◆ **Task goal**
Only the lines from the top of the listing below through the line containing "pink star: (112, 35) -> (125, 44), size x1.4" should be output, exactly and with no pictures.

◆ **Data records**
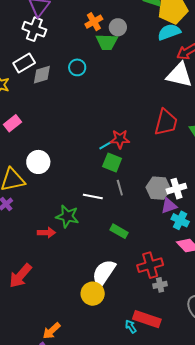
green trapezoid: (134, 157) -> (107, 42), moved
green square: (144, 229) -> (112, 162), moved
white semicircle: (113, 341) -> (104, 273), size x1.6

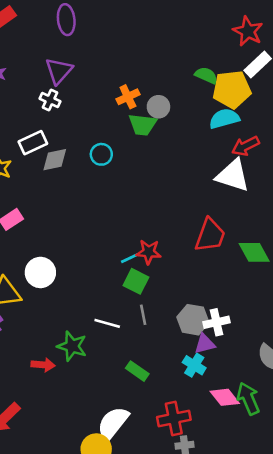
white cross: (34, 29) -> (50, 100), size x0.7
cyan cross: (180, 220) -> (194, 365), moved

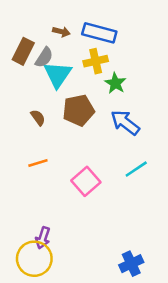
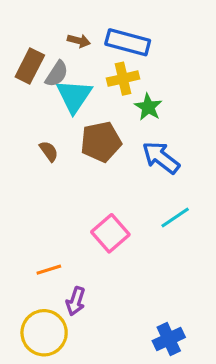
orange line: (38, 163) -> (49, 270), moved
purple arrow: (43, 238) -> (76, 301), moved

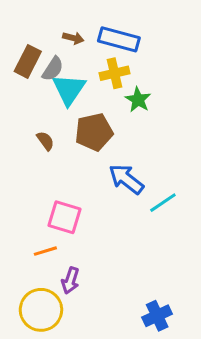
blue arrow: (161, 158) -> (126, 179), moved
pink square: (110, 233) -> (64, 217), moved, turned -32

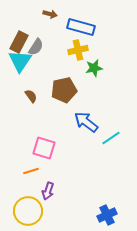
brown arrow: (73, 38) -> (50, 14), moved
cyan triangle: (69, 89) -> (20, 61), moved
green star: (138, 100) -> (94, 68), turned 30

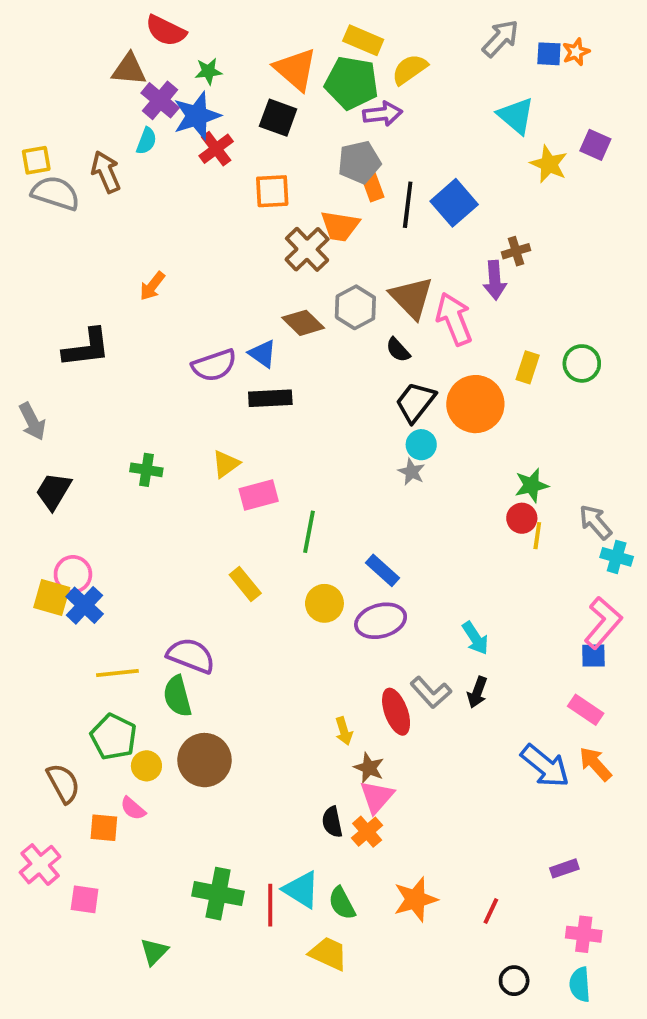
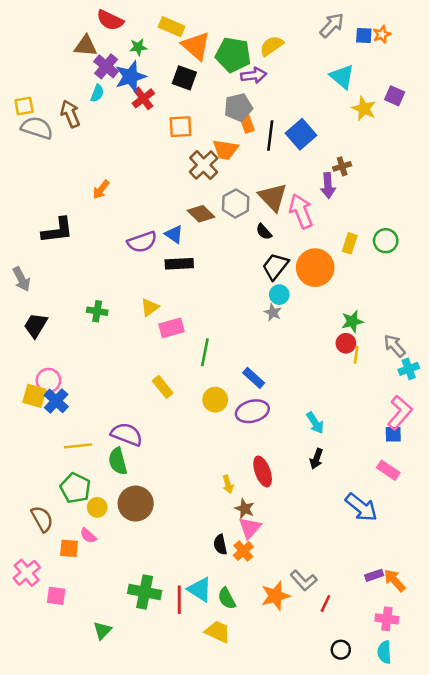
yellow rectangle: (363, 40) -> (172, 27), moved
cyan cross: (617, 557) -> (409, 369), turned -36
gray L-shape: (431, 692) -> (304, 580), moved
orange arrow: (595, 764) -> (395, 580), moved

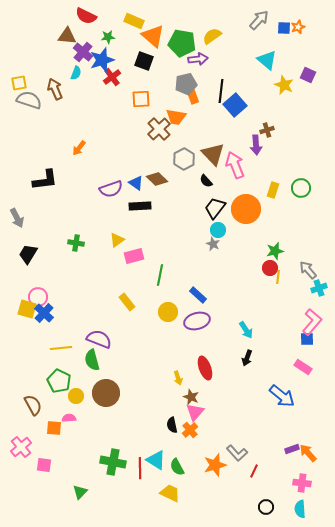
black line: (270, 136) -> (221, 91), moved
brown diamond: (201, 214) -> (157, 179), moved
pink semicircle: (88, 536) -> (69, 418), turned 136

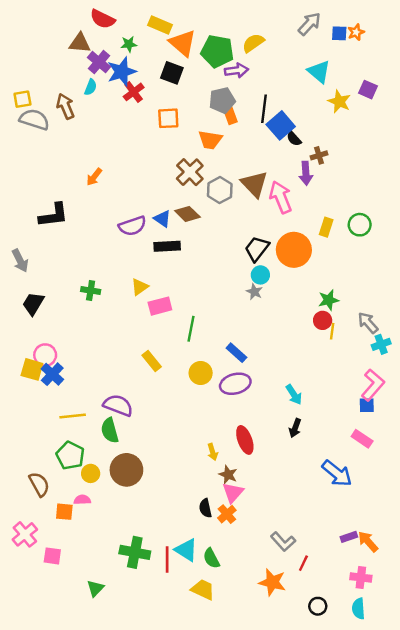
brown cross: (159, 129) -> (190, 172), moved
black semicircle: (206, 181) -> (294, 139), moved
orange star: (215, 465) -> (272, 582), moved, turned 30

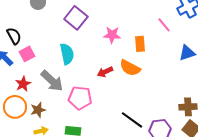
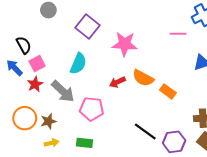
pink line: (164, 25) -> (178, 34), turned -49
pink star: (112, 35) -> (125, 44), size x1.4
orange rectangle: (140, 44) -> (168, 91), moved, turned -49
cyan semicircle: (67, 54) -> (78, 64), turned 35
red star: (23, 84) -> (35, 84), moved

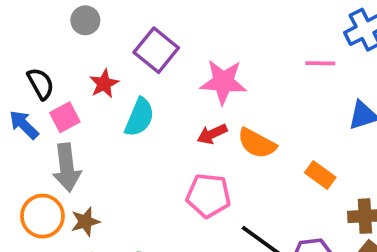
red arrow: (117, 82) -> (212, 134), moved
red star: (35, 84) -> (104, 84), moved
gray arrow: (63, 91) -> (67, 168), moved, turned 40
orange rectangle: (168, 91) -> (320, 175), moved
pink pentagon: (92, 109) -> (208, 196), moved

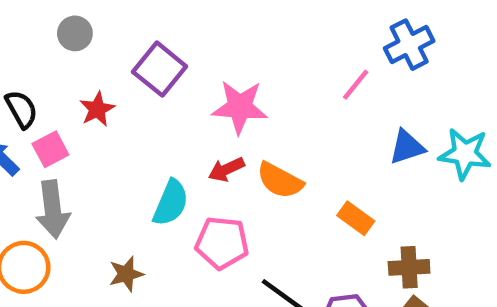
pink line: (320, 63) -> (356, 85), turned -52
cyan semicircle: (139, 117) -> (171, 203), moved
brown star: (85, 222) -> (126, 274), moved

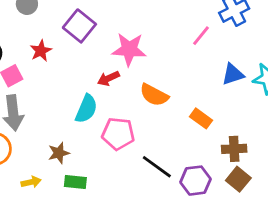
red arrow: (226, 169) -> (108, 78), moved

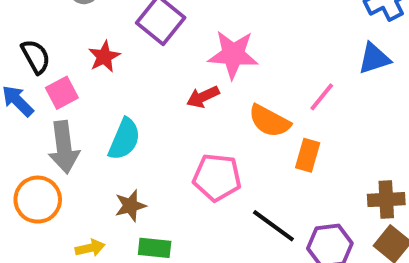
pink line: (201, 36) -> (322, 97), moved
blue triangle: (233, 74) -> (374, 59), moved
cyan semicircle: (86, 109) -> (124, 139), moved
orange rectangle: (201, 118) -> (308, 155), moved, turned 70

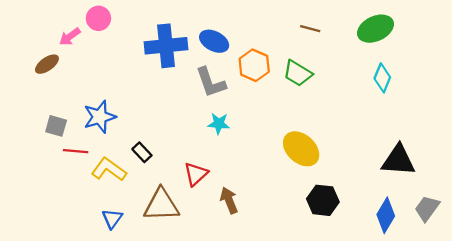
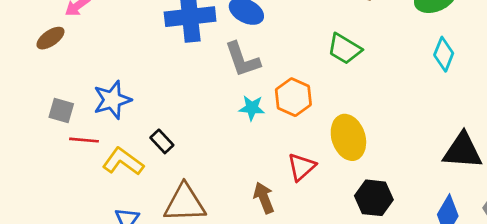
orange hexagon: (254, 65) -> (293, 97), moved
yellow ellipse: (301, 149) -> (348, 137), turned 30
red triangle: (196, 174) -> (301, 167), moved

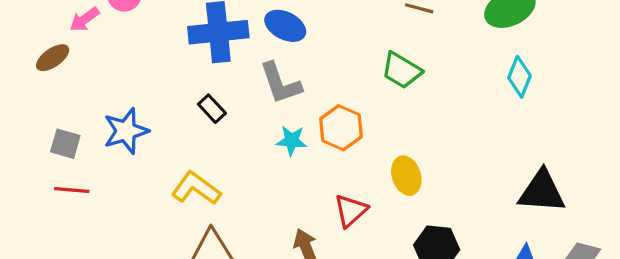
yellow ellipse: (348, 137) -> (406, 176), size x0.7
red line: (84, 140) -> (72, 190), moved
black rectangle: (162, 141) -> (212, 109), moved
yellow L-shape: (123, 162) -> (196, 188), moved

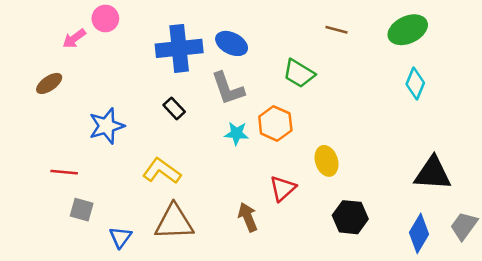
brown ellipse: (53, 58) -> (49, 83), moved
green trapezoid: (402, 70) -> (299, 73), moved
gray square: (65, 144) -> (82, 210), moved

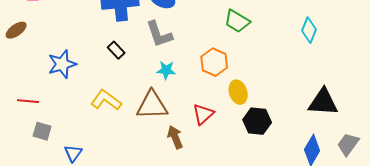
green trapezoid: (299, 73) -> (237, 21), moved
orange hexagon: (275, 123) -> (214, 62), moved
black hexagon: (350, 217) -> (257, 121), moved
brown triangle: (174, 222) -> (152, 105), moved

◆ **Output of the exercise**
green trapezoid: (134, 157) -> (107, 42), moved
green square: (144, 229) -> (112, 162), moved
white semicircle: (113, 341) -> (104, 273), size x1.6

white cross: (34, 29) -> (50, 100), size x0.7
cyan cross: (180, 220) -> (194, 365), moved

orange line: (38, 163) -> (49, 270), moved
purple arrow: (43, 238) -> (76, 301), moved

blue arrow: (161, 158) -> (126, 179), moved
pink square: (110, 233) -> (64, 217), moved, turned -32

brown arrow: (73, 38) -> (50, 14), moved
cyan triangle: (69, 89) -> (20, 61), moved
green star: (138, 100) -> (94, 68), turned 30

yellow rectangle: (363, 40) -> (172, 27), moved
cyan cross: (617, 557) -> (409, 369), turned -36
gray L-shape: (431, 692) -> (304, 580), moved
orange arrow: (595, 764) -> (395, 580), moved

black line: (270, 136) -> (221, 91), moved
brown diamond: (201, 214) -> (157, 179), moved
pink semicircle: (88, 536) -> (69, 418), turned 136

brown cross: (159, 129) -> (190, 172), moved
black semicircle: (206, 181) -> (294, 139), moved
orange star: (215, 465) -> (272, 582), moved, turned 30

pink line: (164, 25) -> (178, 34), turned -49
pink star: (112, 35) -> (125, 44), size x1.4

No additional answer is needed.